▶ **Exercise aim**
Gather, from the data below, each line in which the word "none" occurs.

━━━━

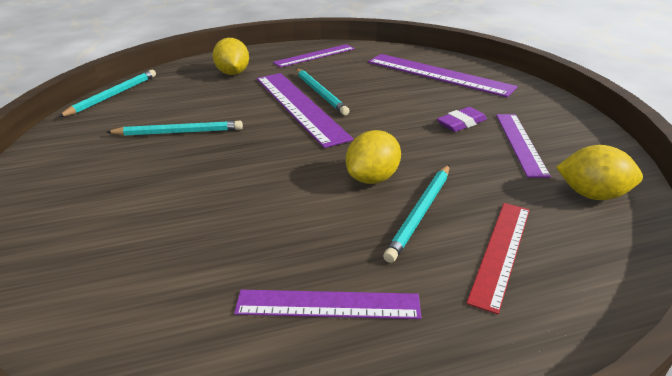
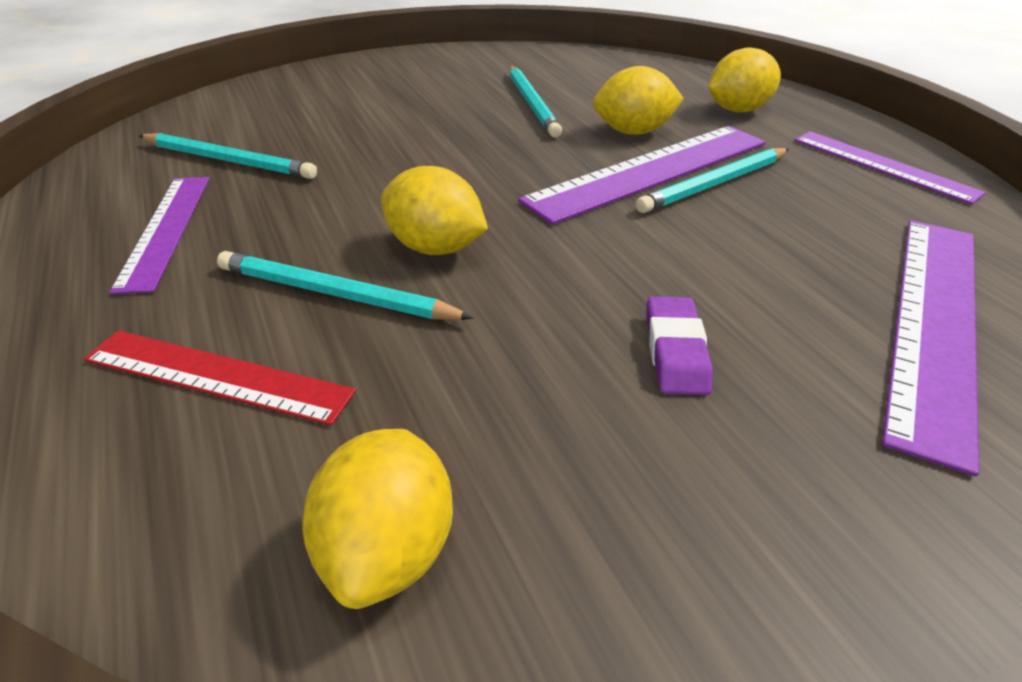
camera: 80 degrees right, 5 degrees up
(112, 95) = (612, 57): turquoise pencil -> turquoise pencil (229, 160)
(246, 104) = (633, 132): none -> yellow lemon
(461, 123) = (675, 351): purple eraser -> purple eraser turned 45 degrees clockwise
(521, 143) = (611, 445): purple ruler -> none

━━━━

▶ **Task output**
(246, 104) = (633, 132): none -> yellow lemon
(521, 143) = (611, 445): purple ruler -> none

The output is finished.